DIRECTIONS FOR THIS TASK: Starting at the line that contains "none -> pink brick C7:C9 level 1", please transcribe every line through the end of the entries, exactly and with no pictures.
RECORDS FOR THIS EXERCISE section start
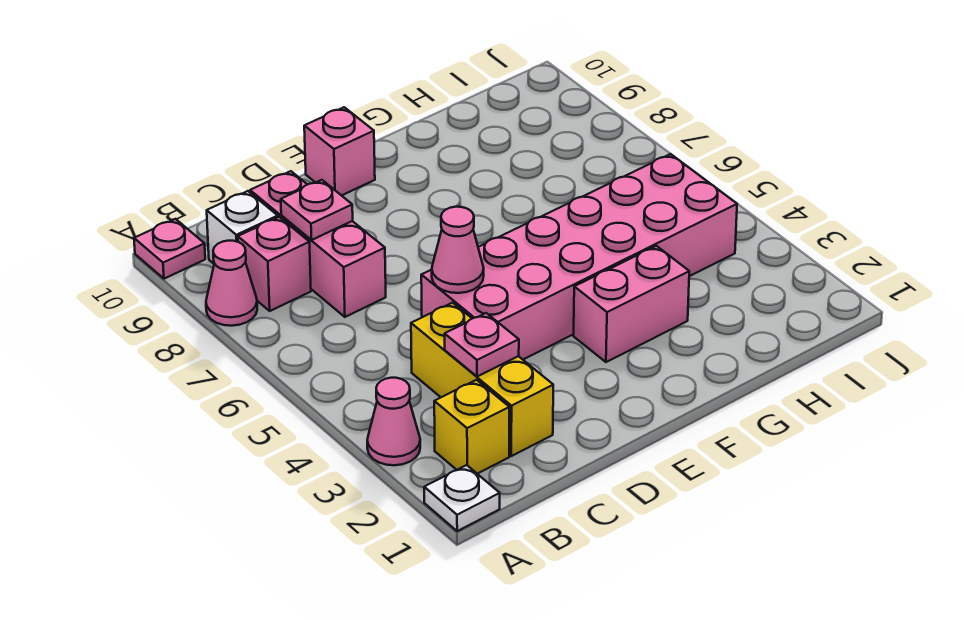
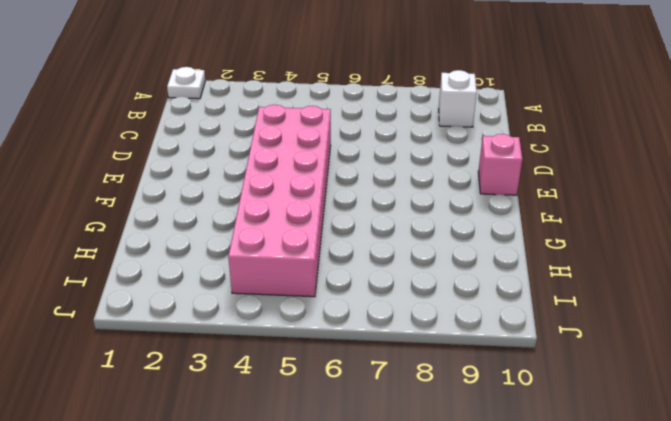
none -> pink cone A3 level 1
none -> pink cone A8 level 1
none -> pink plate A10 level 1

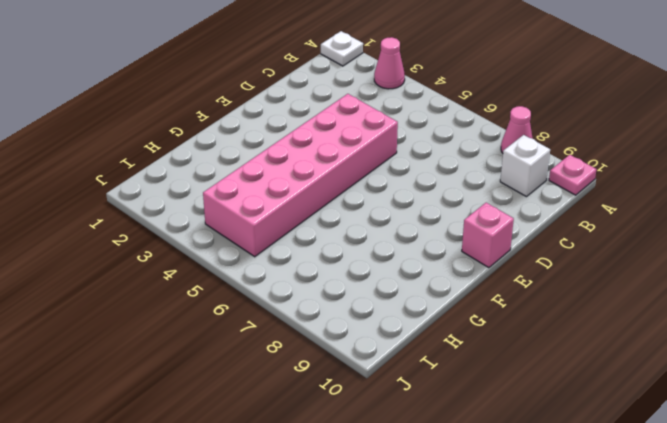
none -> yellow brick B2 level 1
none -> pink brick B8 level 1
none -> yellow brick C2:C4 level 1

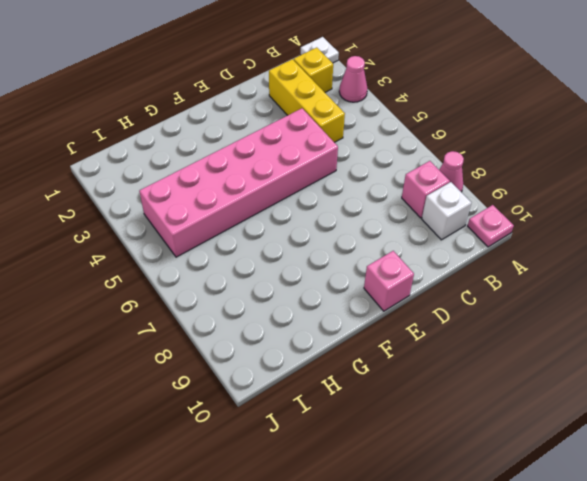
none -> pink brick C7:C9 level 1
none -> pink brick F3:G3 level 1
none -> pink plate C3 level 2

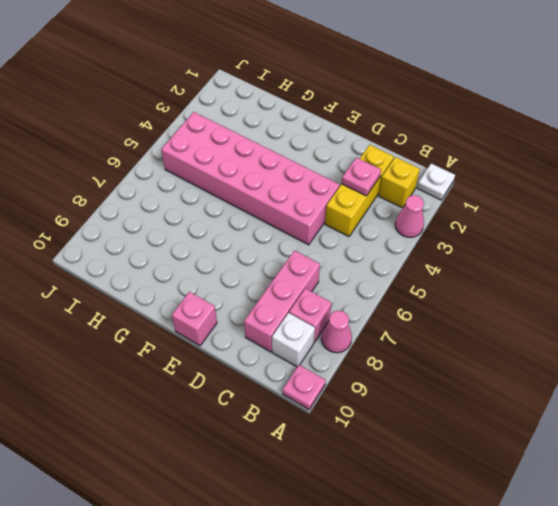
none -> pink brick F3:G3 level 1
none -> pink plate C8 level 2
none -> pink cone D5 level 2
RECORDS FOR THIS EXERCISE section end
SOLUTION:
none -> pink brick C7:C9 level 1
none -> pink brick F3:G3 level 1
none -> pink plate C3 level 2

none -> pink brick F3:G3 level 1
none -> pink plate C8 level 2
none -> pink cone D5 level 2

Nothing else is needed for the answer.